Your assignment:
Beneath this instruction is a listing; print exactly the lines in it starting at the line that contains "BUZZER pin IO: D3 -> D0" and going through the line that contains "LED3: red -> blue".

Information:

══════

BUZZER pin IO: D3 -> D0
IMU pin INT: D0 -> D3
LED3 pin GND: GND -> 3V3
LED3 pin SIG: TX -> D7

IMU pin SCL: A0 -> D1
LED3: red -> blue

══════

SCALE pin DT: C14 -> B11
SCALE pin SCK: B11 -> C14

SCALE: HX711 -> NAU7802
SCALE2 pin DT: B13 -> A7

══════

Reply to the exercise:
BUZZER pin IO: D3 -> D0
IMU pin INT: D0 -> D3
LED3 pin GND: GND -> 3V3
LED3 pin SIG: TX -> D7

IMU pin SCL: A0 -> D1
LED3: red -> blue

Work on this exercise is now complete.